↓
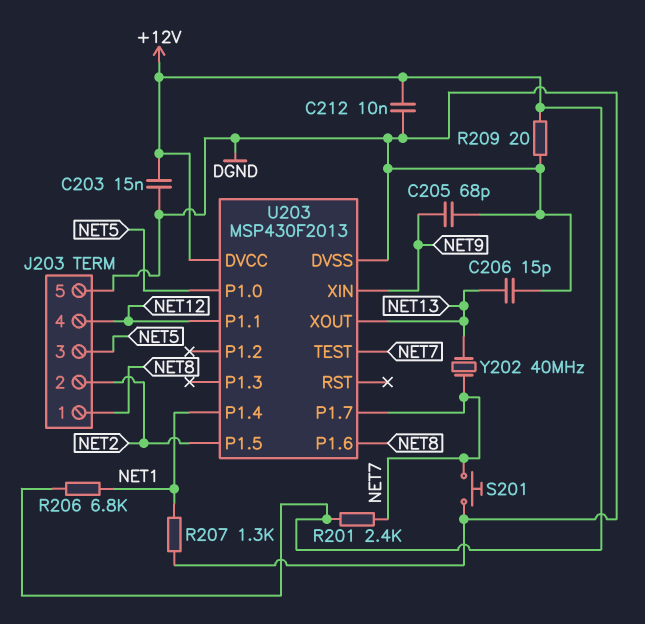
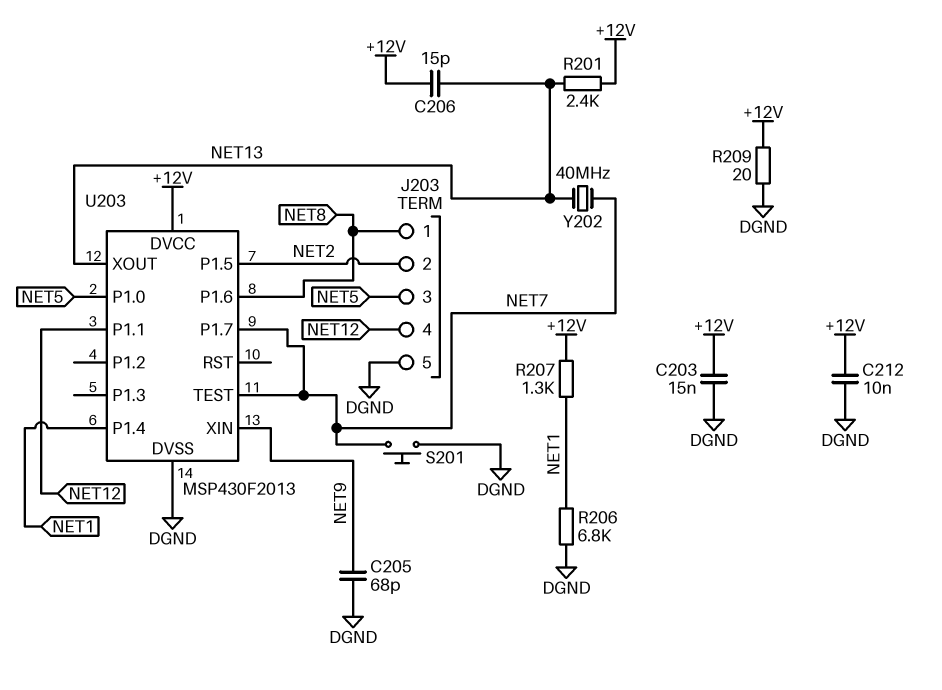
C206: 15pF (DGND, NET13) -> 15pF (+12V, NET13)
R201: 2.4k (+12V, NET7) -> 2.4k (+12V, NET13)
R206: 6.8k (+12V, NET1) -> 6.8k (DGND, NET1)
R207: 1.3k (DGND, NET1) -> 1.3k (+12V, NET1)

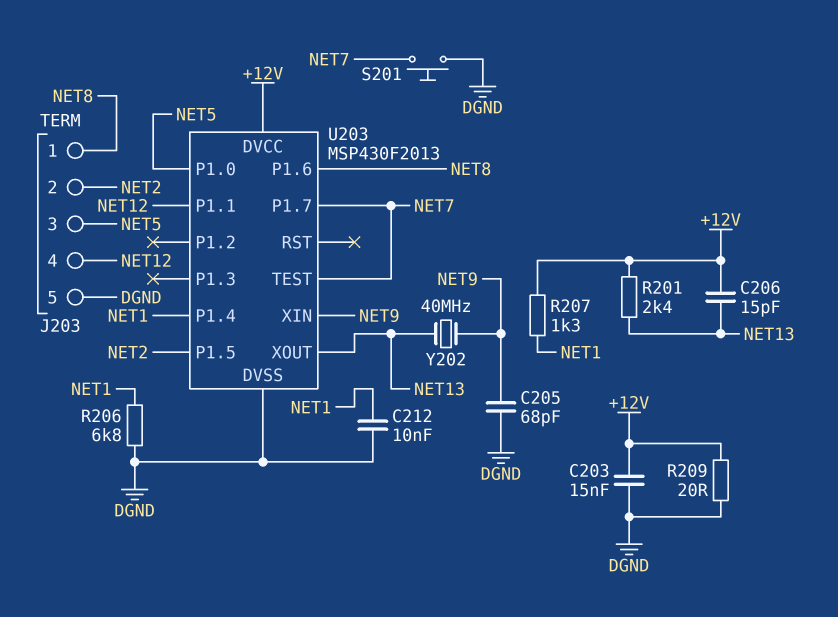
C212: 10nF (+12V, DGND) -> 10nF (DGND, NET1)
Y202: 40MHz (NET7, NET13) -> 40MHz (NET9, NET13)

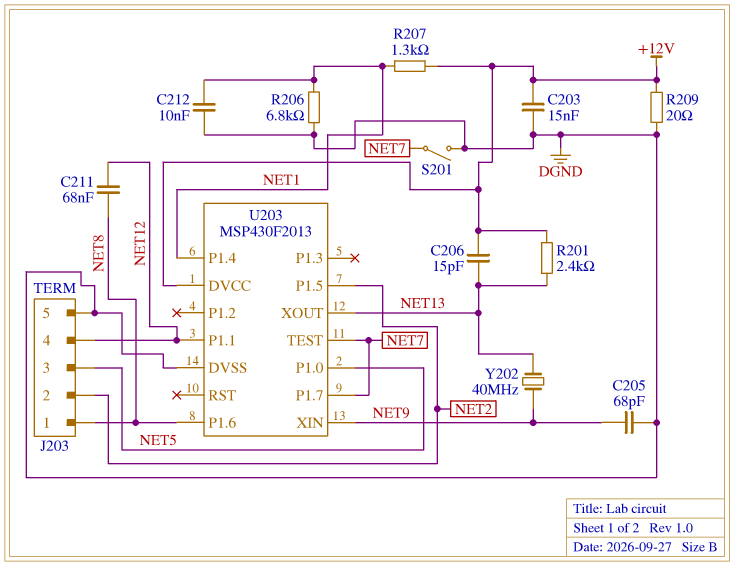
C211: none -> 68nF (NET8, NET12)
S201: button (DGND, NET7) -> switch (DGND, NET7)

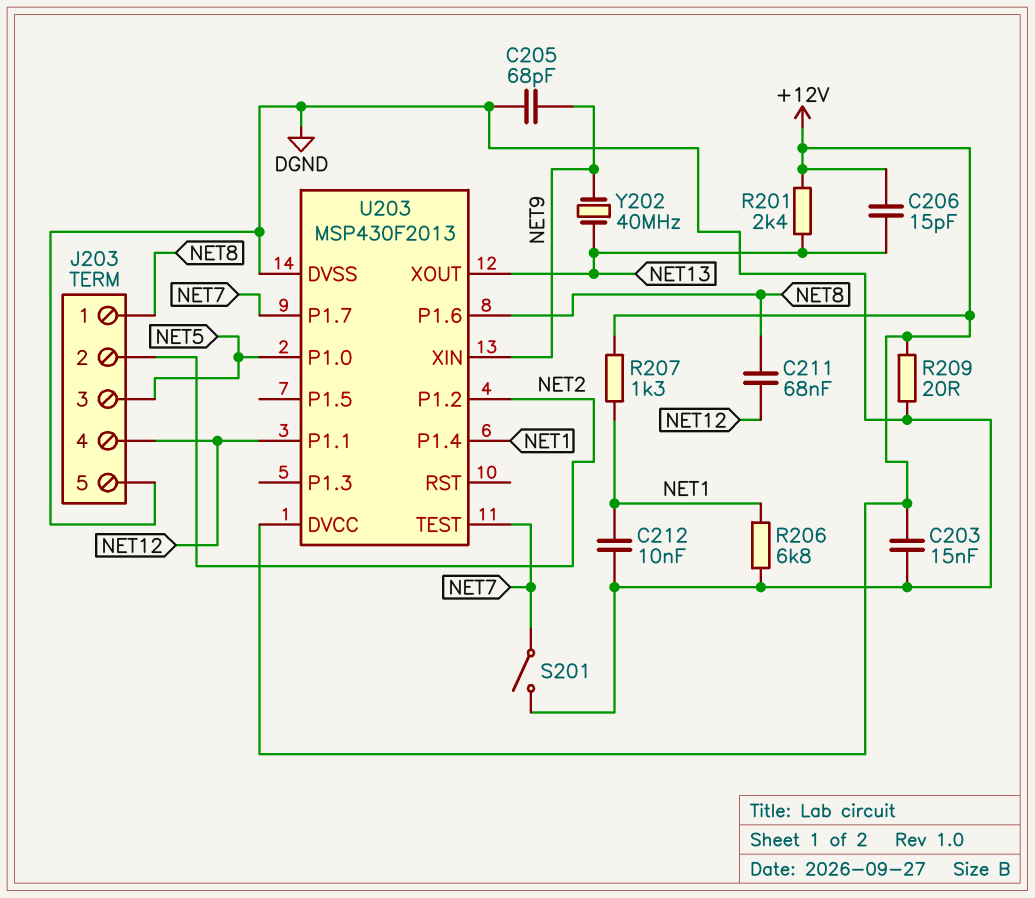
U203 pin P1.2: none -> NET2
U203 pin P1.5: NET2 -> none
↑
• **ACTIVITY**:
Go to the line with "C212: 10nF (+12V, DGND) -> 10nF (DGND, NET1)" in the entries above. Reproduce that line and each one after it to the end, exactly and without the pictures.

• **ANSWER SECTION**:
C212: 10nF (+12V, DGND) -> 10nF (DGND, NET1)
Y202: 40MHz (NET7, NET13) -> 40MHz (NET9, NET13)

C211: none -> 68nF (NET8, NET12)
S201: button (DGND, NET7) -> switch (DGND, NET7)

U203 pin P1.2: none -> NET2
U203 pin P1.5: NET2 -> none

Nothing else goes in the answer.